The records:
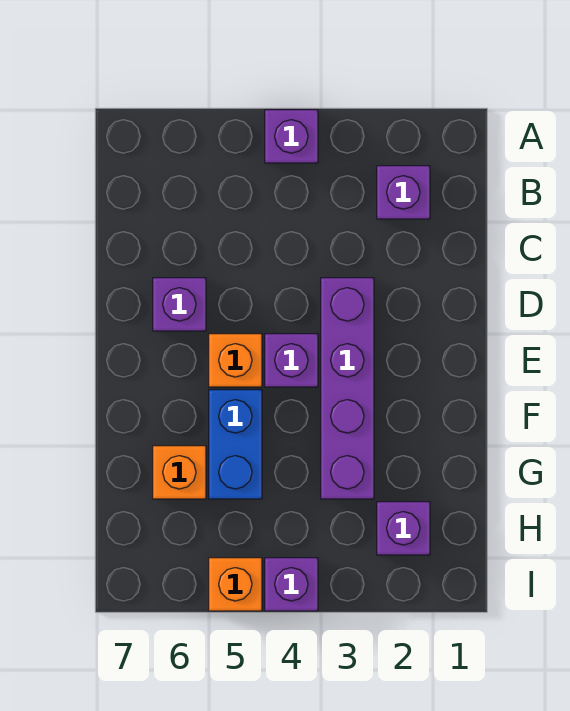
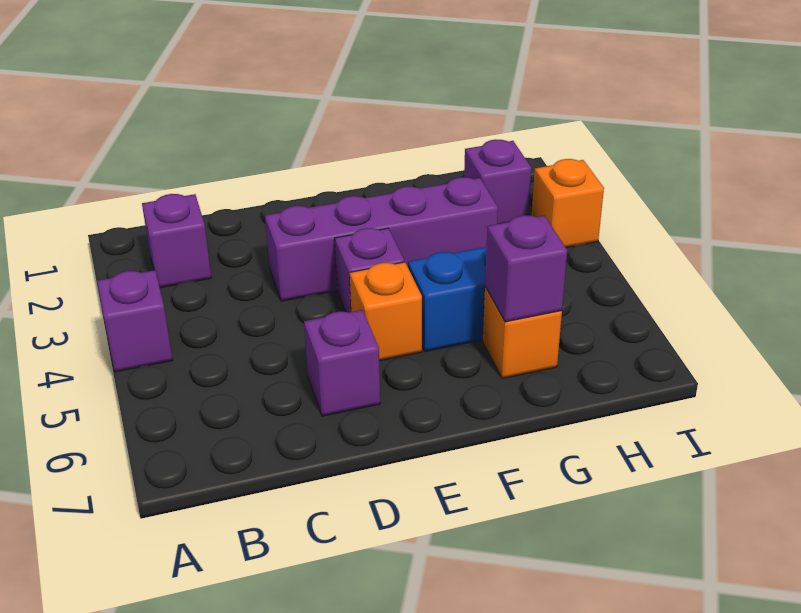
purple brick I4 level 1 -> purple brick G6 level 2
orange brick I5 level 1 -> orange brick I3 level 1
...
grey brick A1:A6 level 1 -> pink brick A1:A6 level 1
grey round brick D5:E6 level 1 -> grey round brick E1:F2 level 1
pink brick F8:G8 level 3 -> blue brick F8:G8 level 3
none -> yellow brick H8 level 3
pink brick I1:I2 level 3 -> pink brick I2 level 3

What is required: Copy each line of the records containing the string "grey".

Task result:
grey brick A1:A6 level 1 -> pink brick A1:A6 level 1
grey round brick D5:E6 level 1 -> grey round brick E1:F2 level 1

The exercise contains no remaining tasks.